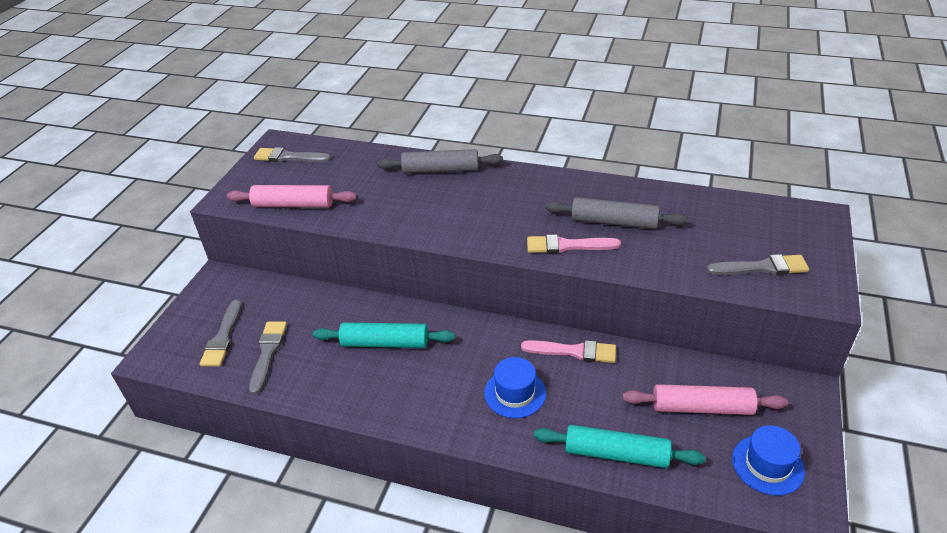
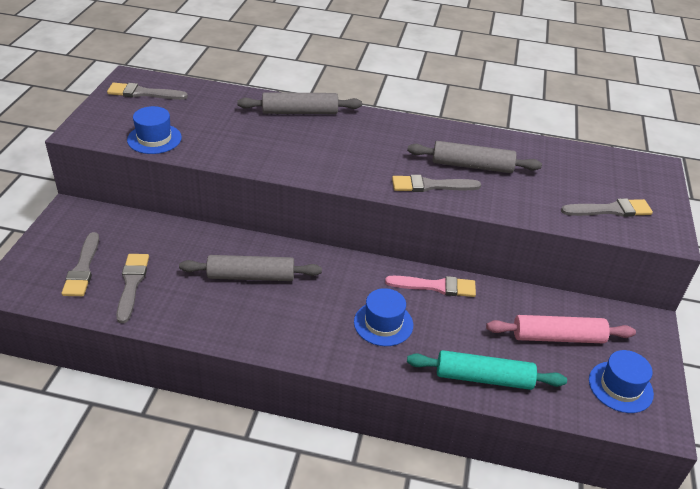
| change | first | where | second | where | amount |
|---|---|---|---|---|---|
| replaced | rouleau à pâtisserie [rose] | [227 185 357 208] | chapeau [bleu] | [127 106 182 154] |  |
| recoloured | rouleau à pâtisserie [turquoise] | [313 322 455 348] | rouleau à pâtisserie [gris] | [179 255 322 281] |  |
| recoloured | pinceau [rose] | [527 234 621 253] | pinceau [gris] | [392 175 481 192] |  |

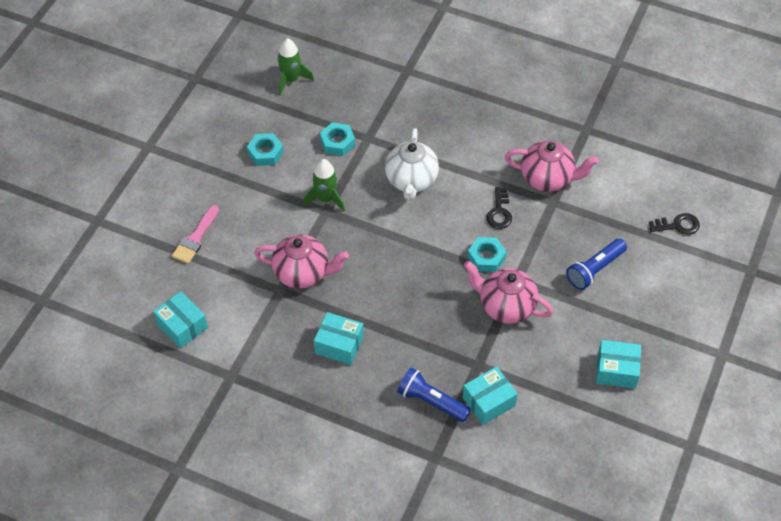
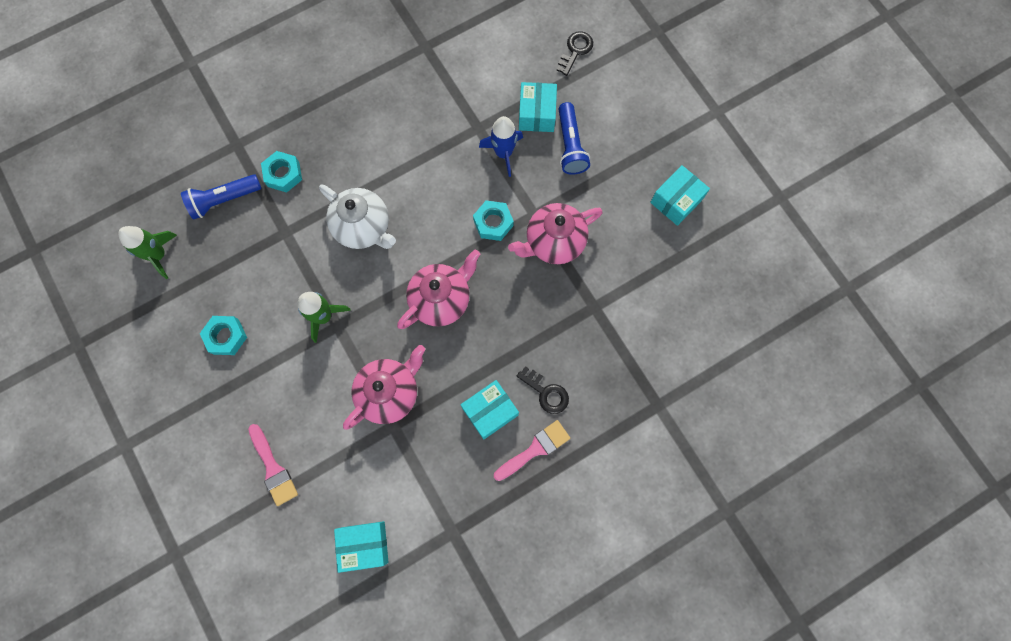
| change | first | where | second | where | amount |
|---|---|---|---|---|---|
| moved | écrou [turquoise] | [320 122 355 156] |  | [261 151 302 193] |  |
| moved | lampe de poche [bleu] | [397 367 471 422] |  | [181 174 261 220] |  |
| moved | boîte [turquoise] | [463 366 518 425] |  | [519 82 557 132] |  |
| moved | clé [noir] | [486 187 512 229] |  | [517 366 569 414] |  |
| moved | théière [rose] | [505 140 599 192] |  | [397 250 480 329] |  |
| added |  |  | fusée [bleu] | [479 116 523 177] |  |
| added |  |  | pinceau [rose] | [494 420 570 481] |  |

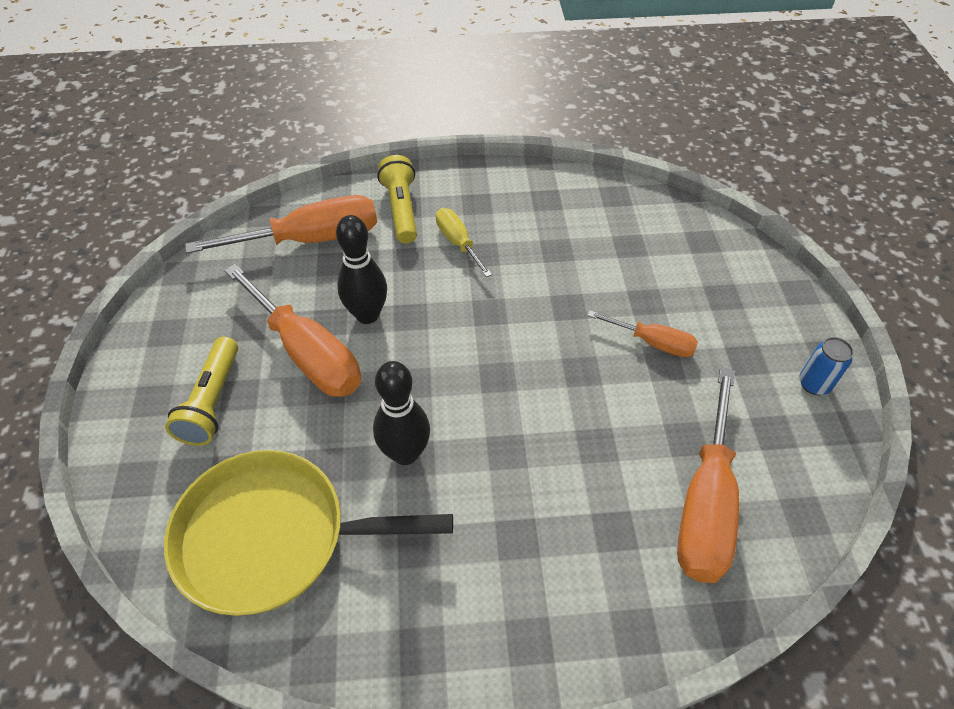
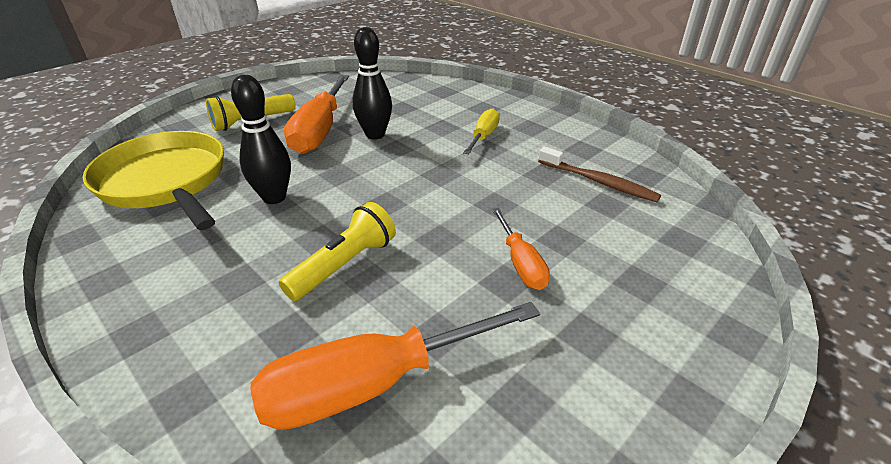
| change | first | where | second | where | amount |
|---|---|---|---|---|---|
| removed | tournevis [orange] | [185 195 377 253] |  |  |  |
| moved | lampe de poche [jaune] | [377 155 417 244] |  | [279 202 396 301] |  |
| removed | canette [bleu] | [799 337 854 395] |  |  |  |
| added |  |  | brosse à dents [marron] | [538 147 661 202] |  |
——
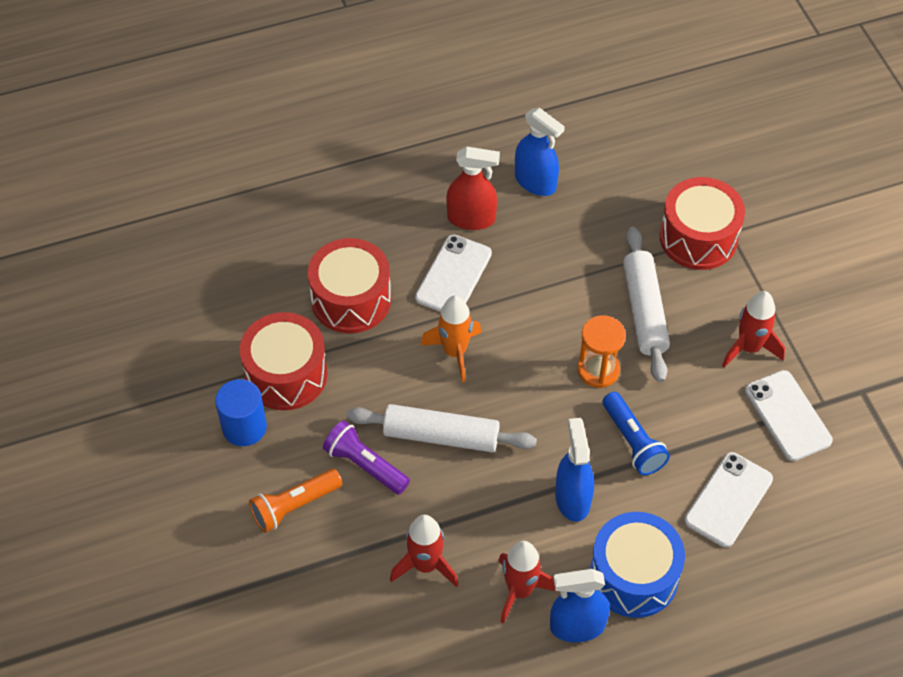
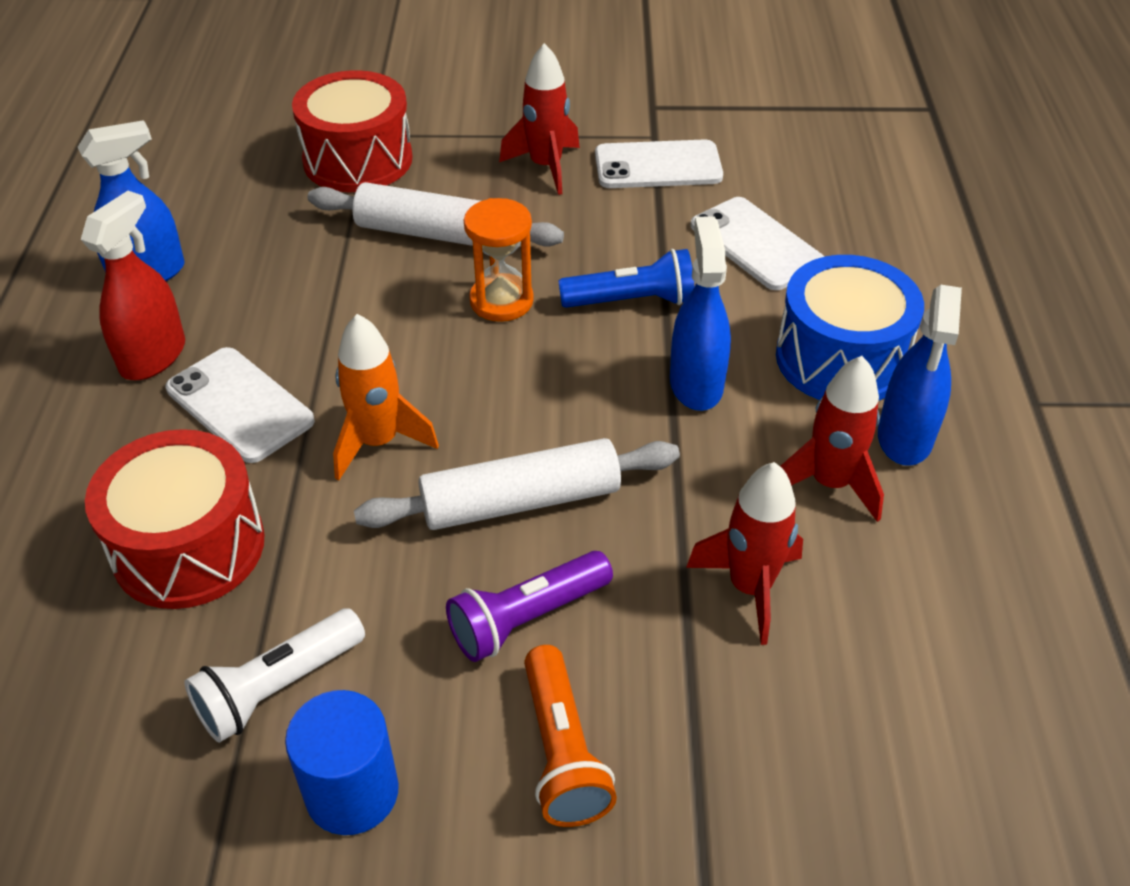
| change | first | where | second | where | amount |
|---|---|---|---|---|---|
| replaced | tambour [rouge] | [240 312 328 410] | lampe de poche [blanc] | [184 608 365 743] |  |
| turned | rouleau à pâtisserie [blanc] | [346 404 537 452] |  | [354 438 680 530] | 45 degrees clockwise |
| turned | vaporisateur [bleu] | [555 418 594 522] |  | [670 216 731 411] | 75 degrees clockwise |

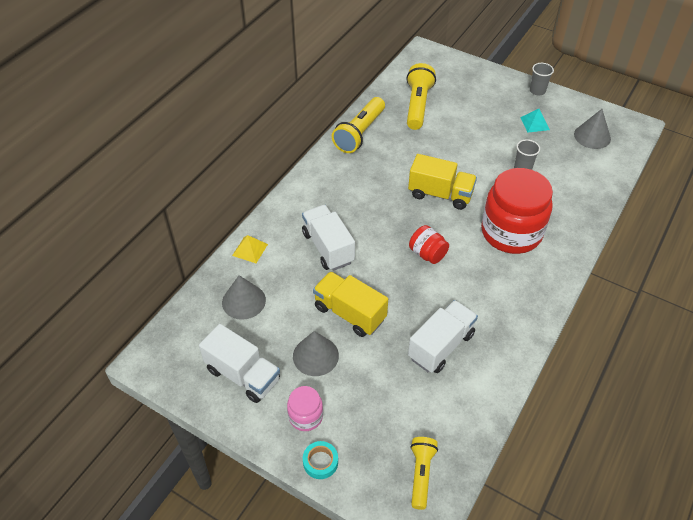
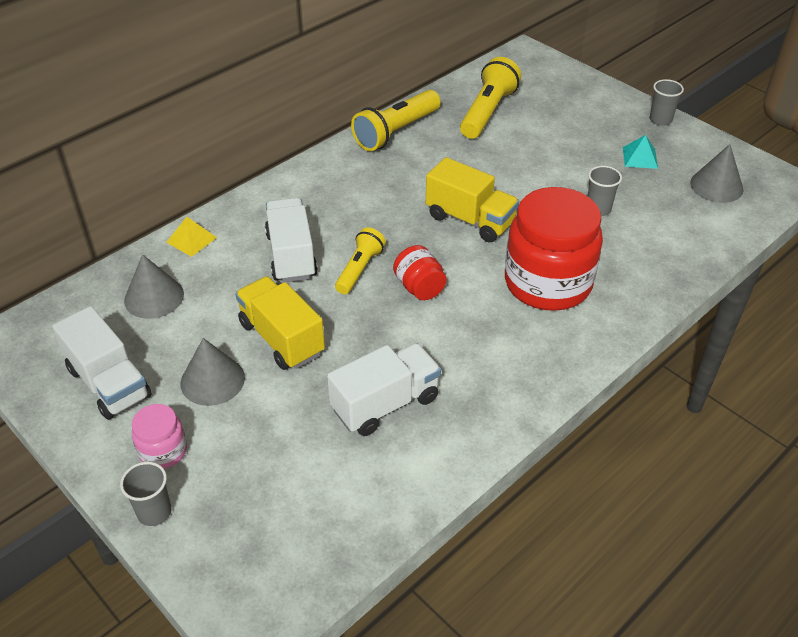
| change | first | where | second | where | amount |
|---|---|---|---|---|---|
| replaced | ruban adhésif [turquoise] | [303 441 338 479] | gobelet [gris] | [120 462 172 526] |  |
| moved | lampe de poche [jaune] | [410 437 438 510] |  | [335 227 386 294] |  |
——
§ Assignment:
Every line above in which the word "rose" occurs is to be copied.

§ Written answer:
| replaced | rouleau à pâtisserie [rose] | [227 185 357 208] | chapeau [bleu] | [127 106 182 154] |  |
| recoloured | pinceau [rose] | [527 234 621 253] | pinceau [gris] | [392 175 481 192] |  |
| moved | théière [rose] | [505 140 599 192] |  | [397 250 480 329] |  |
| added |  |  | pinceau [rose] | [494 420 570 481] |  |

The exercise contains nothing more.